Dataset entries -
----

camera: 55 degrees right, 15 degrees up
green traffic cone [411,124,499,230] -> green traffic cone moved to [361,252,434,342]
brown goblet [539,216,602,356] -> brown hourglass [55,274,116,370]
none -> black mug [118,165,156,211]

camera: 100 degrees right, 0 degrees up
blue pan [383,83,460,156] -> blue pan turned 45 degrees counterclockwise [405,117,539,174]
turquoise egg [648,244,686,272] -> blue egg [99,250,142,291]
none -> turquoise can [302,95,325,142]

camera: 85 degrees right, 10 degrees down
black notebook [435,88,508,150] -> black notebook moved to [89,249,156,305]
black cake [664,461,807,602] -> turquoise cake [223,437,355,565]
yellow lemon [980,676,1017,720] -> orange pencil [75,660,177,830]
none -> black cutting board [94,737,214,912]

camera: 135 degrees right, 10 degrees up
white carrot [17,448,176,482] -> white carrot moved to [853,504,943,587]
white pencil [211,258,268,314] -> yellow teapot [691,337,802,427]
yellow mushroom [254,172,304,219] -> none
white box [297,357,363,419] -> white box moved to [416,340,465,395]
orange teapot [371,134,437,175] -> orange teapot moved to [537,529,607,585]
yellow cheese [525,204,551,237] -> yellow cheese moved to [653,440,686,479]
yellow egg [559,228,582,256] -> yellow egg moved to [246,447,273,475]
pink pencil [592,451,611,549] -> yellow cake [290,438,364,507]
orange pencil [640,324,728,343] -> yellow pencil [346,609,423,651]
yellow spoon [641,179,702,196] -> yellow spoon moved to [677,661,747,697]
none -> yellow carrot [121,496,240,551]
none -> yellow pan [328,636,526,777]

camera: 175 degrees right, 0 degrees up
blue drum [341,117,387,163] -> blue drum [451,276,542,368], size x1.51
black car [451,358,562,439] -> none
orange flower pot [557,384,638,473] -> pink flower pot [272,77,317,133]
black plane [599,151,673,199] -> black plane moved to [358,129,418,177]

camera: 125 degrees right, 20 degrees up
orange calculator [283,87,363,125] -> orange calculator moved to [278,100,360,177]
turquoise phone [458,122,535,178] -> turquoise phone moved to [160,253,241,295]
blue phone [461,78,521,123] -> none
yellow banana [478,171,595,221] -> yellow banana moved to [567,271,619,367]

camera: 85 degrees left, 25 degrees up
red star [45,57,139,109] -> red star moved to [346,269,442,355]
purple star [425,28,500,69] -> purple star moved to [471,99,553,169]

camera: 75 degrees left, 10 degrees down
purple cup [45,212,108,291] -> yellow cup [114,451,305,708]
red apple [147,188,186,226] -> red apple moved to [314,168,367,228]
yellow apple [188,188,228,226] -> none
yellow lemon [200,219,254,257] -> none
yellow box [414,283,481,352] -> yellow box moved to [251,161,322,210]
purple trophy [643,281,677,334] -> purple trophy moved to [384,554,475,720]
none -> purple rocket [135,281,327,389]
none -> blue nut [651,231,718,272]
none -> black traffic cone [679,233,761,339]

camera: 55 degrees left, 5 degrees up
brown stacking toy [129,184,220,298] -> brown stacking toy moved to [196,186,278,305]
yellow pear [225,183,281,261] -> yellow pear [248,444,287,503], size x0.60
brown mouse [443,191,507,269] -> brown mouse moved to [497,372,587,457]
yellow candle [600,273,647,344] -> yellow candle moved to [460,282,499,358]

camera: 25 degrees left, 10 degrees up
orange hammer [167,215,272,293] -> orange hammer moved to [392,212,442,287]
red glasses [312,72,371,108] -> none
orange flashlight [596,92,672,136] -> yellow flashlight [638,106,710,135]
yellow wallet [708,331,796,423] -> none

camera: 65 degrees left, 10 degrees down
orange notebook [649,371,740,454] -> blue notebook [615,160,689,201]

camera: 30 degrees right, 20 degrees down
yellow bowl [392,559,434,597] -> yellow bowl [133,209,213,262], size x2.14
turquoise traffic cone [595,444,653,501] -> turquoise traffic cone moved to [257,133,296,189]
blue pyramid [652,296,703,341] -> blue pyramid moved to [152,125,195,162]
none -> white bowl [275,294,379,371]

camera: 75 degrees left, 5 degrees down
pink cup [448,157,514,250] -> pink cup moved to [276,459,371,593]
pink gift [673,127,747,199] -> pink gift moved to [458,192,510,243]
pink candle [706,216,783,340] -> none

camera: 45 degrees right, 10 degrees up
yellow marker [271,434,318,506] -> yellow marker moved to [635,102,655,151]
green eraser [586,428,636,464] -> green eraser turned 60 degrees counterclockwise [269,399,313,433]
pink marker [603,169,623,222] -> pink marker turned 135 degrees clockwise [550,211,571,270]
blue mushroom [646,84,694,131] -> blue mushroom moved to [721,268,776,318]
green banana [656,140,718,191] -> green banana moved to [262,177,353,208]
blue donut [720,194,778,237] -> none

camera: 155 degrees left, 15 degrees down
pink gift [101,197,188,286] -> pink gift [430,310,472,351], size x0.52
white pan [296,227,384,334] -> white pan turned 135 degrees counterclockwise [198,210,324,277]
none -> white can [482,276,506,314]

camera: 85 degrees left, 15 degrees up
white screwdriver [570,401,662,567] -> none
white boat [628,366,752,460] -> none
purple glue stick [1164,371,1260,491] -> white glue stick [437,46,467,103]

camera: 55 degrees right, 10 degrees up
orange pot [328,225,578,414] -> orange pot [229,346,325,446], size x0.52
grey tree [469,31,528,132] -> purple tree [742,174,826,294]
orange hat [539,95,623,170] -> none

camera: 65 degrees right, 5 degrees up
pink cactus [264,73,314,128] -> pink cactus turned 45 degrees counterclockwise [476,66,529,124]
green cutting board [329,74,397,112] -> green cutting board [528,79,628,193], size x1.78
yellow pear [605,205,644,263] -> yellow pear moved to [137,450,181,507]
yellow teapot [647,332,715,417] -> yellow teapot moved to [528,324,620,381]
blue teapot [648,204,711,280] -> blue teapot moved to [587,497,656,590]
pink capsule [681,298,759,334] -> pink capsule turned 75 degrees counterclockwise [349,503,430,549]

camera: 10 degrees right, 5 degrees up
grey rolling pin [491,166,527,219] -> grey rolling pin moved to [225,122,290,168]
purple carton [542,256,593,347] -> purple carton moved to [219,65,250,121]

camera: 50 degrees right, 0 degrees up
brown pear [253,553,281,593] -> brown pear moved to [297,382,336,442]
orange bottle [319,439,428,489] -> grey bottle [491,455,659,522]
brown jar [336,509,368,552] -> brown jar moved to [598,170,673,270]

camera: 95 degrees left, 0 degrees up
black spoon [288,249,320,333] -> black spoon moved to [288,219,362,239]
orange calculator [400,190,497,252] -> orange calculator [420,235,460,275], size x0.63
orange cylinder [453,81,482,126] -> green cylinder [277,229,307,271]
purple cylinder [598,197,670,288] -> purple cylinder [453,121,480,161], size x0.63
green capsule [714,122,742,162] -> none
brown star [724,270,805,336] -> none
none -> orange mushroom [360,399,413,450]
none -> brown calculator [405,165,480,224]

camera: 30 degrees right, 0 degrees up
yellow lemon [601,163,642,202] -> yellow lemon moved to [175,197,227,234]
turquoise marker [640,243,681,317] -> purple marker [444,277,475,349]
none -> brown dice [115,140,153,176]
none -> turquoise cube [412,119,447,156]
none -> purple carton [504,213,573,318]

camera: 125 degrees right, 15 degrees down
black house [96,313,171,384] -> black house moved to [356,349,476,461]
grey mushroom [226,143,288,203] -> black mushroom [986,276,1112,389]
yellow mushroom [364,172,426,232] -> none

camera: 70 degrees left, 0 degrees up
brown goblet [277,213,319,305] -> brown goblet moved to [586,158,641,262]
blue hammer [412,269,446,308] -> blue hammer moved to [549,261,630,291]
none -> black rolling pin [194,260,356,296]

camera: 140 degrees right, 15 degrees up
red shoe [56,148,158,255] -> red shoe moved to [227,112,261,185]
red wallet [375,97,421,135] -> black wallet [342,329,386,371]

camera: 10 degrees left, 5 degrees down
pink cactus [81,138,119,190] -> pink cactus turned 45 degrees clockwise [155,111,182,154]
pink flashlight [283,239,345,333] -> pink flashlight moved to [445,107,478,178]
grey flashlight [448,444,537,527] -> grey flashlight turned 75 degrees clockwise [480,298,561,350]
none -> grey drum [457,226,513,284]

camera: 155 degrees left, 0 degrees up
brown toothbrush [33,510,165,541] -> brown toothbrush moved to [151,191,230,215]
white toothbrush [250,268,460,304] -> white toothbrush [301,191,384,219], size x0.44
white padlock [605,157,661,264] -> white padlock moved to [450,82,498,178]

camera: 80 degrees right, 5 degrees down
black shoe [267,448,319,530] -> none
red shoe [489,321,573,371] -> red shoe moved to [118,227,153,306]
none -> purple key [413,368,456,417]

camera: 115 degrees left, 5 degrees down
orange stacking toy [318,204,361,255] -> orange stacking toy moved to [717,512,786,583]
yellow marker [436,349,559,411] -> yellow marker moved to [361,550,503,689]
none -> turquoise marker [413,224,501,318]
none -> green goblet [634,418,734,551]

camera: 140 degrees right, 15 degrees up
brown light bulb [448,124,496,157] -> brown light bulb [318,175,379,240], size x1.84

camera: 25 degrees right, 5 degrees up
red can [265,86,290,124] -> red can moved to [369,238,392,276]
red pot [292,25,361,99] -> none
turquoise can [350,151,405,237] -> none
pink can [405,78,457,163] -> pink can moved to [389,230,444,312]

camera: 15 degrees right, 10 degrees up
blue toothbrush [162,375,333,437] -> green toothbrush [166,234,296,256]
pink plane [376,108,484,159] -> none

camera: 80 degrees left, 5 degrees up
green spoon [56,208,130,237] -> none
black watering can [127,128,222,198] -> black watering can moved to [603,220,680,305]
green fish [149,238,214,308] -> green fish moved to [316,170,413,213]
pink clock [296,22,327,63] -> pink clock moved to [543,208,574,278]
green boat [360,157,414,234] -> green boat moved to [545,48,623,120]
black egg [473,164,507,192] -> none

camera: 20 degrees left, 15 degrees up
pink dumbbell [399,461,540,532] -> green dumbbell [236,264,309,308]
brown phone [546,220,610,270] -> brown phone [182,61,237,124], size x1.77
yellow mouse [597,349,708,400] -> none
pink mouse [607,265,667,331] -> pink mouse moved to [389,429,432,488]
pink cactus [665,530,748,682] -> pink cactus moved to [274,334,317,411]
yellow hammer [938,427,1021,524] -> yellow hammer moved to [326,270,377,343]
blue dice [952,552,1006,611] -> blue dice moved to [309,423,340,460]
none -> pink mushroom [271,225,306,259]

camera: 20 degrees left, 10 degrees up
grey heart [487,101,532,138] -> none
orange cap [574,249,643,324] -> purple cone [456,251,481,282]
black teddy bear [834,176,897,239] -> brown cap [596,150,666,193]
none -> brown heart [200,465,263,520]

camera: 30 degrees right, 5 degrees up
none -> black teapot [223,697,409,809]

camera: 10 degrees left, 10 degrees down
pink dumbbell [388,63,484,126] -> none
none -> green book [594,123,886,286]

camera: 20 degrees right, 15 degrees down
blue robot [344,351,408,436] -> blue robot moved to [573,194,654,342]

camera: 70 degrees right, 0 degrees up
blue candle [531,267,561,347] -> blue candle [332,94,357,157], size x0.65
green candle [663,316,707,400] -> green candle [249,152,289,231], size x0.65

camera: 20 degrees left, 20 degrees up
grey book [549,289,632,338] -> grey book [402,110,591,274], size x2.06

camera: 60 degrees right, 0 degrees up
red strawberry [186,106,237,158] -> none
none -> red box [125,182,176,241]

----

EXERCISE BRIEF - Among the entries above, the lines between the ones containing "purple glue stick" and "green cutting board [329,74,397,112]", inclusive, are to be transcribed exactly. No other line is to be given.

RESPONSE -
purple glue stick [1164,371,1260,491] -> white glue stick [437,46,467,103]

camera: 55 degrees right, 10 degrees up
orange pot [328,225,578,414] -> orange pot [229,346,325,446], size x0.52
grey tree [469,31,528,132] -> purple tree [742,174,826,294]
orange hat [539,95,623,170] -> none

camera: 65 degrees right, 5 degrees up
pink cactus [264,73,314,128] -> pink cactus turned 45 degrees counterclockwise [476,66,529,124]
green cutting board [329,74,397,112] -> green cutting board [528,79,628,193], size x1.78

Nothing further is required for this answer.